### Given records

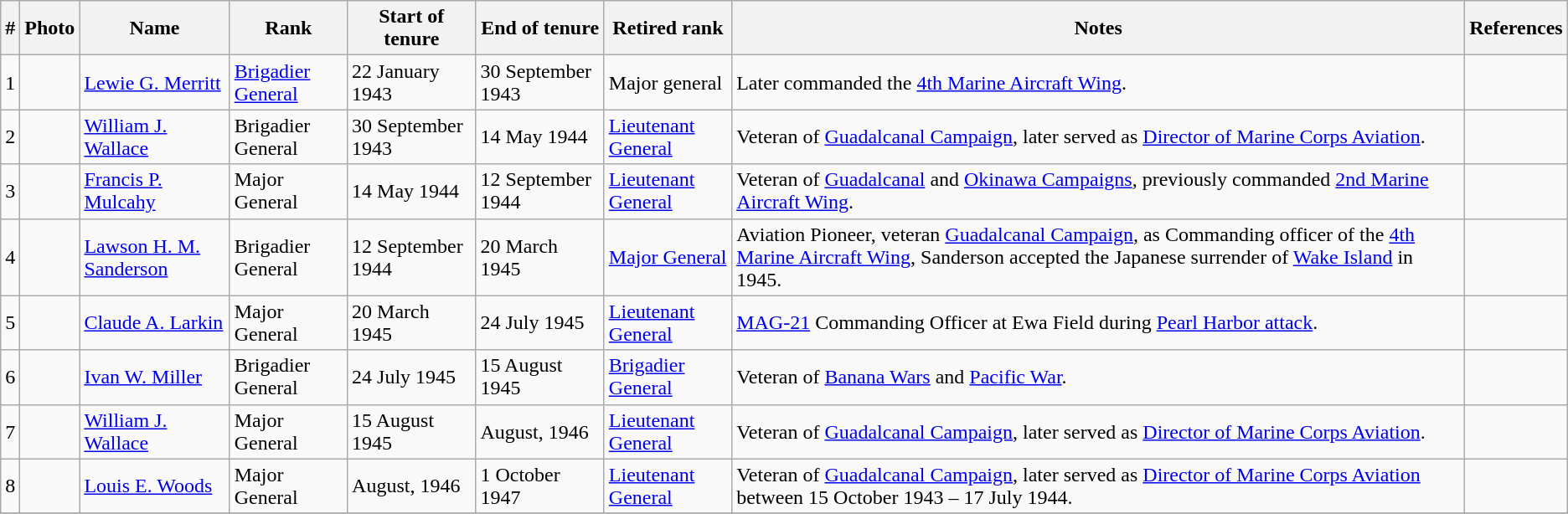
Veteran of Banana Wars and Pacific War. (1099, 377)
22 January 1943 (412, 82)
MAG-21 Commanding Officer at Ewa Field during Pearl Harbor attack. (1099, 323)
Veteran of Guadalcanal Campaign, later served as Director of Marine Corps Aviation between 15 October 1943 – 17 July 1944. (1099, 486)
7 (10, 432)
1 (10, 82)
Louis E. Woods (154, 486)
Photo (50, 28)
3 (10, 191)
Name (154, 28)
# (10, 28)
8 (10, 486)
Start of tenure (412, 28)
Notes (1099, 28)
5 (10, 323)
Rank (288, 28)
Major general (668, 82)
Claude A. Larkin (154, 323)
Lewie G. Merritt (154, 82)
2 (10, 137)
References (1516, 28)
Retired rank (668, 28)
Later commanded the 4th Marine Aircraft Wing. (1099, 82)
Lawson H. M. Sanderson (154, 257)
Veteran of Guadalcanal and Okinawa Campaigns, previously commanded 2nd Marine Aircraft Wing. (1099, 191)
6 (10, 377)
End of tenure (539, 28)
Francis P. Mulcahy (154, 191)
4 (10, 257)
Ivan W. Miller (154, 377)
1 October 1947 (539, 486)
Locate the cell with the specified text and output its (X, Y) center coordinate. 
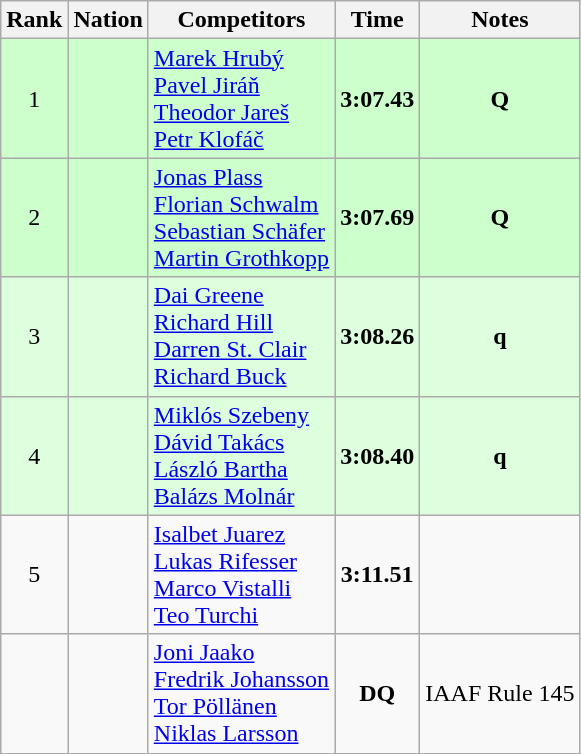
3:08.40 (378, 456)
Joni JaakoFredrik JohanssonTor PöllänenNiklas Larsson (241, 694)
3:11.51 (378, 574)
Notes (500, 20)
DQ (378, 694)
3:08.26 (378, 336)
4 (34, 456)
5 (34, 574)
3:07.69 (378, 218)
Rank (34, 20)
Miklós SzebenyDávid TakácsLászló BarthaBalázs Molnár (241, 456)
Time (378, 20)
Dai GreeneRichard HillDarren St. ClairRichard Buck (241, 336)
2 (34, 218)
IAAF Rule 145 (500, 694)
Marek HrubýPavel JiráňTheodor JarešPetr Klofáč (241, 98)
1 (34, 98)
Jonas PlassFlorian SchwalmSebastian SchäferMartin Grothkopp (241, 218)
3 (34, 336)
3:07.43 (378, 98)
Nation (108, 20)
Isalbet JuarezLukas RifesserMarco VistalliTeo Turchi (241, 574)
Competitors (241, 20)
Detect which cell encompasses the target text, then output its [x, y] center coordinate. 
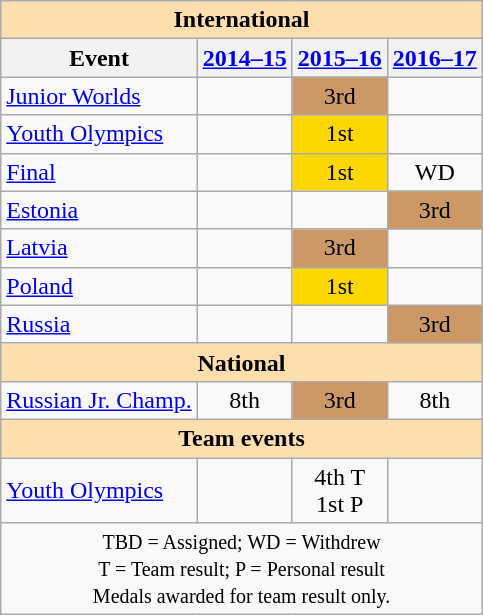
Team events [242, 438]
2014–15 [244, 58]
Estonia [99, 210]
TBD = Assigned; WD = Withdrew T = Team result; P = Personal result Medals awarded for team result only. [242, 569]
Poland [99, 286]
Final [99, 172]
2016–17 [434, 58]
Event [99, 58]
Russian Jr. Champ. [99, 400]
Russia [99, 324]
WD [434, 172]
2015–16 [340, 58]
4th T 1st P [340, 490]
National [242, 362]
Latvia [99, 248]
International [242, 20]
Junior Worlds [99, 96]
Return [x, y] of the center of cell containing provided text 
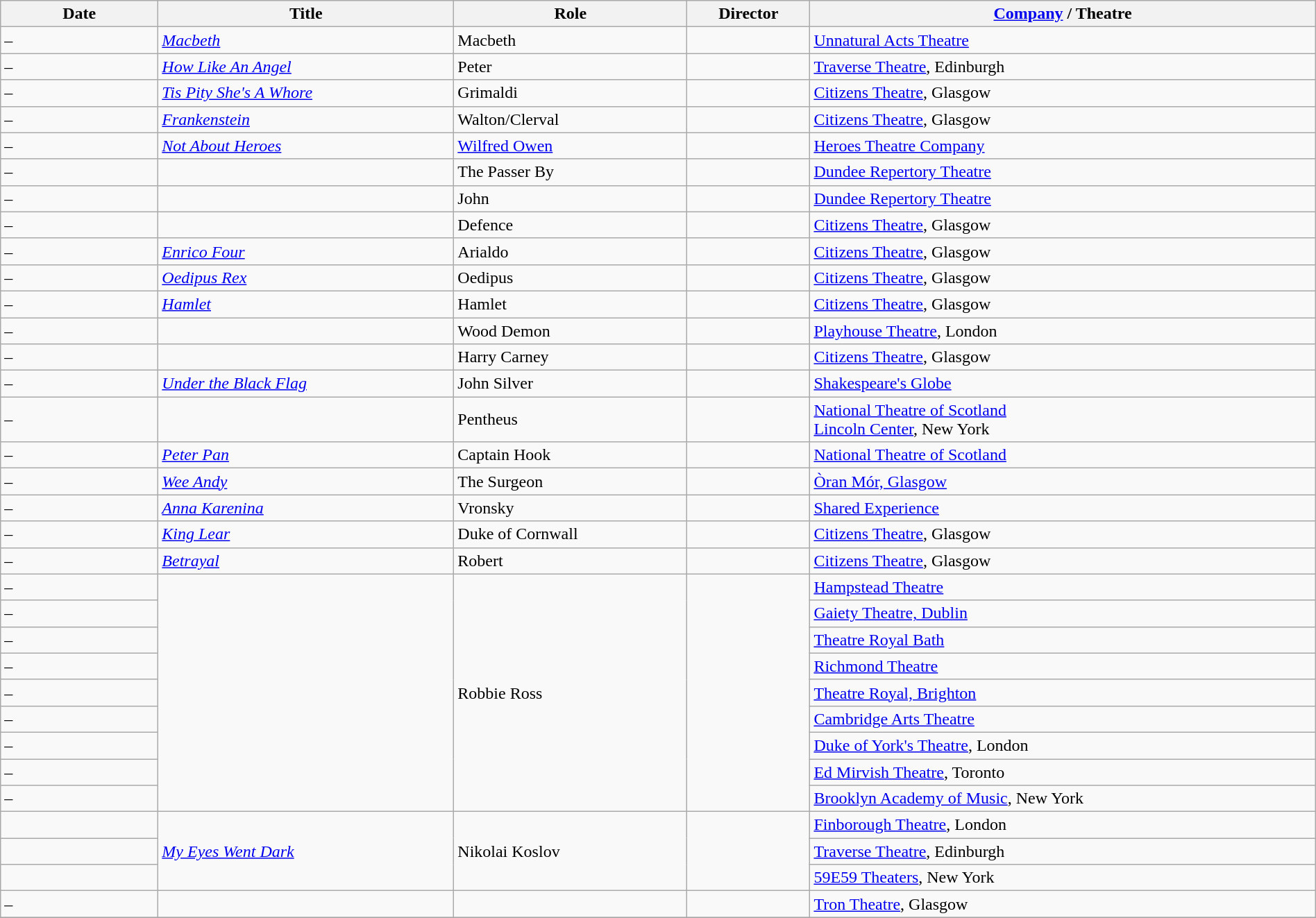
59E59 Theaters, New York [1063, 878]
Peter [571, 67]
Enrico Four [306, 251]
Cambridge Arts Theatre [1063, 719]
Theatre Royal, Brighton [1063, 693]
Ed Mirvish Theatre, Toronto [1063, 773]
Wilfred Owen [571, 146]
Playhouse Theatre, London [1063, 331]
Under the Black Flag [306, 384]
How Like An Angel [306, 67]
Not About Heroes [306, 146]
Gaiety Theatre, Dublin [1063, 614]
My Eyes Went Dark [306, 852]
Director [748, 14]
Hampstead Theatre [1063, 587]
King Lear [306, 534]
Theatre Royal Bath [1063, 640]
National Theatre of Scotland Lincoln Center, New York [1063, 419]
Walton/Clerval [571, 119]
Shakespeare's Globe [1063, 384]
John [571, 199]
Richmond Theatre [1063, 666]
Brooklyn Academy of Music, New York [1063, 799]
Betrayal [306, 561]
Shared Experience [1063, 508]
Oedipus Rex [306, 278]
John Silver [571, 384]
Pentheus [571, 419]
Date [79, 14]
Defence [571, 225]
Arialdo [571, 251]
National Theatre of Scotland [1063, 455]
Harry Carney [571, 357]
Heroes Theatre Company [1063, 146]
Wood Demon [571, 331]
Nikolai Koslov [571, 852]
Oedipus [571, 278]
Tron Theatre, Glasgow [1063, 904]
Captain Hook [571, 455]
Òran Mór, Glasgow [1063, 482]
Vronsky [571, 508]
Grimaldi [571, 93]
Tis Pity She's A Whore [306, 93]
The Passer By [571, 172]
Frankenstein [306, 119]
Anna Karenina [306, 508]
Finborough Theatre, London [1063, 825]
Robbie Ross [571, 693]
Peter Pan [306, 455]
Duke of Cornwall [571, 534]
Company / Theatre [1063, 14]
Robert [571, 561]
Title [306, 14]
The Surgeon [571, 482]
Wee Andy [306, 482]
Unnatural Acts Theatre [1063, 40]
Duke of York's Theatre, London [1063, 745]
Role [571, 14]
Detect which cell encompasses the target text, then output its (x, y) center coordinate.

######

Repeat the entries above line for line, omitting the pictures from your answer.

Veteran of Banana Wars and Pacific War. (1099, 377)
22 January 1943 (412, 82)
MAG-21 Commanding Officer at Ewa Field during Pearl Harbor attack. (1099, 323)
Veteran of Guadalcanal Campaign, later served as Director of Marine Corps Aviation between 15 October 1943 – 17 July 1944. (1099, 486)
7 (10, 432)
1 (10, 82)
Louis E. Woods (154, 486)
Photo (50, 28)
3 (10, 191)
Name (154, 28)
# (10, 28)
8 (10, 486)
Start of tenure (412, 28)
Notes (1099, 28)
5 (10, 323)
Rank (288, 28)
Major general (668, 82)
Claude A. Larkin (154, 323)
Lewie G. Merritt (154, 82)
2 (10, 137)
References (1516, 28)
Retired rank (668, 28)
Later commanded the 4th Marine Aircraft Wing. (1099, 82)
Lawson H. M. Sanderson (154, 257)
Veteran of Guadalcanal and Okinawa Campaigns, previously commanded 2nd Marine Aircraft Wing. (1099, 191)
6 (10, 377)
End of tenure (539, 28)
Francis P. Mulcahy (154, 191)
4 (10, 257)
Ivan W. Miller (154, 377)
1 October 1947 (539, 486)
Locate the cell with the specified text and output its (X, Y) center coordinate. 
3:08.40 (378, 456)
Joni JaakoFredrik JohanssonTor PöllänenNiklas Larsson (241, 694)
3:11.51 (378, 574)
Notes (500, 20)
DQ (378, 694)
3:08.26 (378, 336)
4 (34, 456)
5 (34, 574)
3:07.69 (378, 218)
Rank (34, 20)
Miklós SzebenyDávid TakácsLászló BarthaBalázs Molnár (241, 456)
Time (378, 20)
Dai GreeneRichard HillDarren St. ClairRichard Buck (241, 336)
2 (34, 218)
IAAF Rule 145 (500, 694)
Marek HrubýPavel JiráňTheodor JarešPetr Klofáč (241, 98)
1 (34, 98)
Jonas PlassFlorian SchwalmSebastian SchäferMartin Grothkopp (241, 218)
3 (34, 336)
3:07.43 (378, 98)
Nation (108, 20)
Isalbet JuarezLukas RifesserMarco VistalliTeo Turchi (241, 574)
Competitors (241, 20)
Detect which cell encompasses the target text, then output its [x, y] center coordinate. 
Team events [242, 438]
2014–15 [244, 58]
Estonia [99, 210]
TBD = Assigned; WD = Withdrew T = Team result; P = Personal result Medals awarded for team result only. [242, 569]
Poland [99, 286]
Final [99, 172]
2016–17 [434, 58]
Event [99, 58]
Russian Jr. Champ. [99, 400]
Russia [99, 324]
WD [434, 172]
2015–16 [340, 58]
4th T 1st P [340, 490]
National [242, 362]
Latvia [99, 248]
International [242, 20]
Junior Worlds [99, 96]
Return [x, y] of the center of cell containing provided text 
59E59 Theaters, New York [1063, 878]
Peter [571, 67]
Enrico Four [306, 251]
Cambridge Arts Theatre [1063, 719]
Theatre Royal, Brighton [1063, 693]
Ed Mirvish Theatre, Toronto [1063, 773]
Wilfred Owen [571, 146]
Playhouse Theatre, London [1063, 331]
Under the Black Flag [306, 384]
How Like An Angel [306, 67]
Not About Heroes [306, 146]
Gaiety Theatre, Dublin [1063, 614]
My Eyes Went Dark [306, 852]
Director [748, 14]
Hampstead Theatre [1063, 587]
King Lear [306, 534]
Theatre Royal Bath [1063, 640]
National Theatre of Scotland Lincoln Center, New York [1063, 419]
Walton/Clerval [571, 119]
Shakespeare's Globe [1063, 384]
John [571, 199]
Richmond Theatre [1063, 666]
Brooklyn Academy of Music, New York [1063, 799]
Betrayal [306, 561]
Shared Experience [1063, 508]
Oedipus Rex [306, 278]
John Silver [571, 384]
Pentheus [571, 419]
Date [79, 14]
Defence [571, 225]
Arialdo [571, 251]
National Theatre of Scotland [1063, 455]
Harry Carney [571, 357]
Heroes Theatre Company [1063, 146]
Wood Demon [571, 331]
Nikolai Koslov [571, 852]
Oedipus [571, 278]
Tron Theatre, Glasgow [1063, 904]
Captain Hook [571, 455]
Òran Mór, Glasgow [1063, 482]
Vronsky [571, 508]
Grimaldi [571, 93]
Tis Pity She's A Whore [306, 93]
The Passer By [571, 172]
Frankenstein [306, 119]
Anna Karenina [306, 508]
Finborough Theatre, London [1063, 825]
Robbie Ross [571, 693]
Peter Pan [306, 455]
Duke of Cornwall [571, 534]
Company / Theatre [1063, 14]
Robert [571, 561]
Title [306, 14]
The Surgeon [571, 482]
Wee Andy [306, 482]
Unnatural Acts Theatre [1063, 40]
Duke of York's Theatre, London [1063, 745]
Role [571, 14]
Detect which cell encompasses the target text, then output its (x, y) center coordinate.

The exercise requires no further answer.